▶ _Data supplied_:
**********

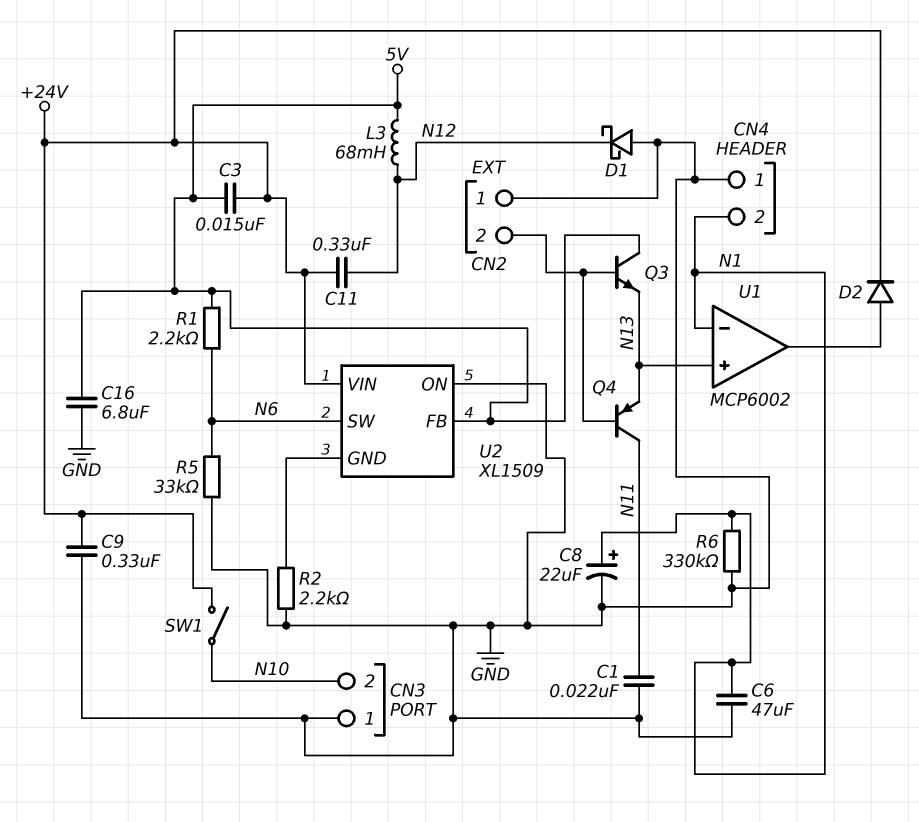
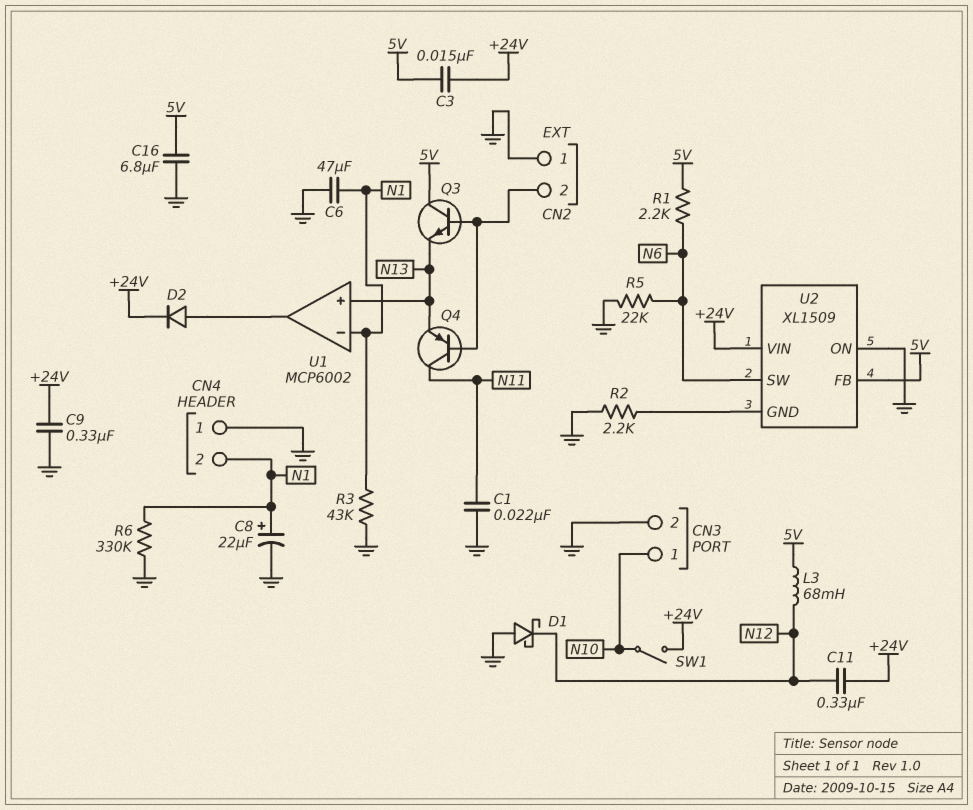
CN3 pin 1: GND -> N10
CN3 pin 2: N10 -> GND
R3: none -> 43k (GND, N1)
R5: 33k (GND, N6) -> 22k (GND, N6)

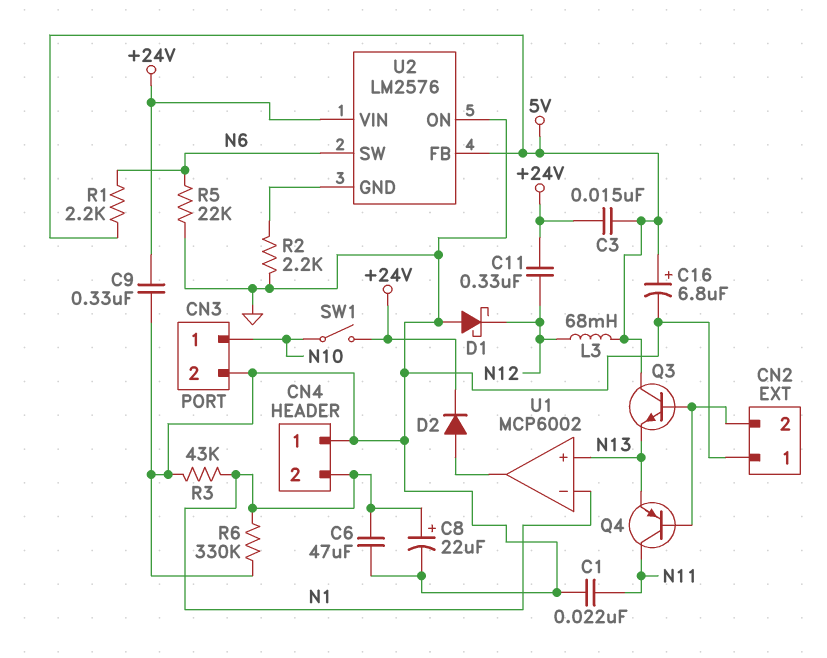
C16: 6.8uF (5V, GND) -> 6.8uF (plus 5V, minus GND)
U2: XL1509 -> LM2576

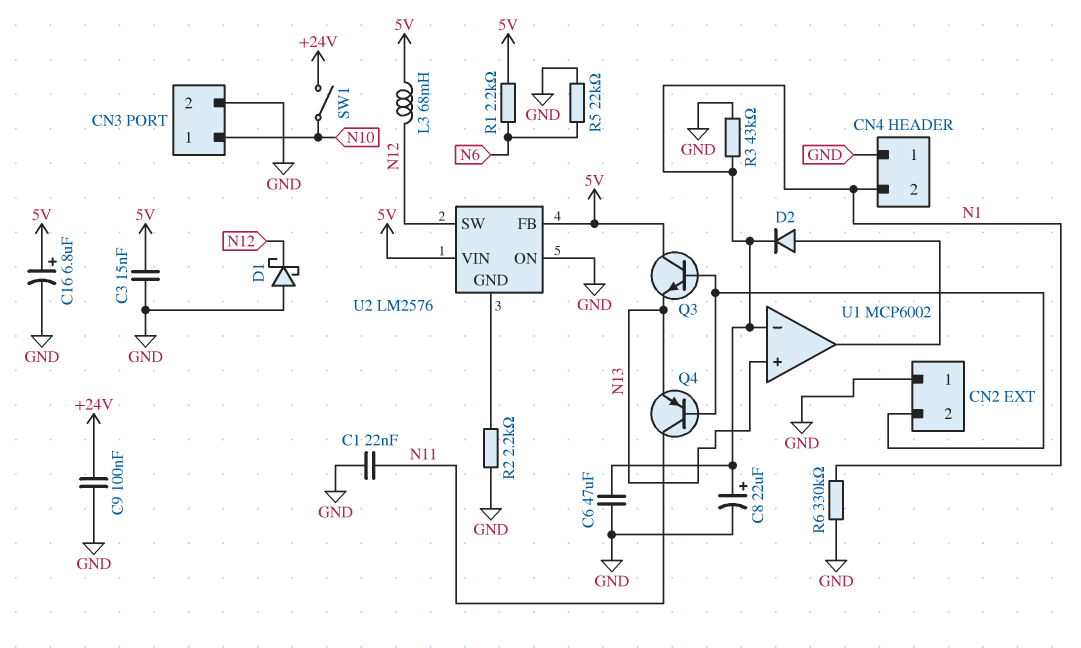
C3: 15nF (+24V, 5V) -> 15nF (5V, GND)
C9: 330nF (+24V, GND) -> 100nF (+24V, GND)
C11: 330nF (+24V, N12) -> none
D2: diode (A U1/out, K +24V) -> diode (A U1/out, K N1)
U2 pin SW: N6 -> N12
U2 pin VIN: +24V -> 5V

**********

▶ _Assignment_: Transcribe the listing exactly, skipping pictures.

▶ _Your response_:
CN3 pin 1: GND -> N10
CN3 pin 2: N10 -> GND
R3: none -> 43k (GND, N1)
R5: 33k (GND, N6) -> 22k (GND, N6)

C16: 6.8uF (5V, GND) -> 6.8uF (plus 5V, minus GND)
U2: XL1509 -> LM2576

C3: 15nF (+24V, 5V) -> 15nF (5V, GND)
C9: 330nF (+24V, GND) -> 100nF (+24V, GND)
C11: 330nF (+24V, N12) -> none
D2: diode (A U1/out, K +24V) -> diode (A U1/out, K N1)
U2 pin SW: N6 -> N12
U2 pin VIN: +24V -> 5V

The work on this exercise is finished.